* **YOUR INSTRUCTIONS**
Every line in the records below between the one holding "U203 pin in-: INV -> VP" and the one holding "D2: none -> diode (A BUF, K VS)", inclusive, is to be set down exactly; all other lines are to be left out.

* **MATERIAL PROVIDED**

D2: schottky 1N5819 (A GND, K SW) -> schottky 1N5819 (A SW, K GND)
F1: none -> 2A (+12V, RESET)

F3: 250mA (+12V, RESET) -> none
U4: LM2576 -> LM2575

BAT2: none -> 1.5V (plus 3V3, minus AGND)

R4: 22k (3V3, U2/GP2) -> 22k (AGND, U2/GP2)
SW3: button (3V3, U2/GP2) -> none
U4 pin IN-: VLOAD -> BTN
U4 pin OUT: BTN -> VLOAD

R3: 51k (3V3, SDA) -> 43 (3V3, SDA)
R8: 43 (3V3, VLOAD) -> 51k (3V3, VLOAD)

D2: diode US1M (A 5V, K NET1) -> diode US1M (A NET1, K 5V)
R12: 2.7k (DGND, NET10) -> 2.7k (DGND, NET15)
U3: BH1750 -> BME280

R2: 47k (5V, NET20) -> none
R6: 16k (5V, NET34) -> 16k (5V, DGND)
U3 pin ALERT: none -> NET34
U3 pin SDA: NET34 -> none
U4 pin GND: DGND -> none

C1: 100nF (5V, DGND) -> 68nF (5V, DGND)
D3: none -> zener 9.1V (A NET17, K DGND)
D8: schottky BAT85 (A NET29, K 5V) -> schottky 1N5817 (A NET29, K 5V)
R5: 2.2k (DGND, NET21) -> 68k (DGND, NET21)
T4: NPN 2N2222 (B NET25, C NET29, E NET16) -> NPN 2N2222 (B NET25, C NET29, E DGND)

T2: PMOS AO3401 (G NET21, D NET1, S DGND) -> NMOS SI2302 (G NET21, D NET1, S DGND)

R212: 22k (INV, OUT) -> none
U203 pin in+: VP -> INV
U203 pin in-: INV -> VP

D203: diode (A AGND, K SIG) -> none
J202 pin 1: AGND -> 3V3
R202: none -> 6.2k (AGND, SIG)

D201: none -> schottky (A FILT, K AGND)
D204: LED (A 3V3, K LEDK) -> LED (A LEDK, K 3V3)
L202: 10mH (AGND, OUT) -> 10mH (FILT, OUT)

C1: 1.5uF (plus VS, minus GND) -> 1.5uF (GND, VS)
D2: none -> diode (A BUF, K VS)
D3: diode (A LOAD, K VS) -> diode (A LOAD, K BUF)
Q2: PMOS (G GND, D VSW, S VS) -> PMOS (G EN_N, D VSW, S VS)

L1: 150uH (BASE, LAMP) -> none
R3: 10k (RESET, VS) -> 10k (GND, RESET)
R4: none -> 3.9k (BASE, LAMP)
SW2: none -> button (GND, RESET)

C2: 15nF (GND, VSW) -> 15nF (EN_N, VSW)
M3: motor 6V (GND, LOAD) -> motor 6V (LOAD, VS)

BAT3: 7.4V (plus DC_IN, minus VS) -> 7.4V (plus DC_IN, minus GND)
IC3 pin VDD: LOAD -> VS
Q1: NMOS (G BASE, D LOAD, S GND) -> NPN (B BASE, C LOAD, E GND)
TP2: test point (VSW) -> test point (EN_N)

* **EXERCISE OUTPUT**
U203 pin in-: INV -> VP

D203: diode (A AGND, K SIG) -> none
J202 pin 1: AGND -> 3V3
R202: none -> 6.2k (AGND, SIG)

D201: none -> schottky (A FILT, K AGND)
D204: LED (A 3V3, K LEDK) -> LED (A LEDK, K 3V3)
L202: 10mH (AGND, OUT) -> 10mH (FILT, OUT)

C1: 1.5uF (plus VS, minus GND) -> 1.5uF (GND, VS)
D2: none -> diode (A BUF, K VS)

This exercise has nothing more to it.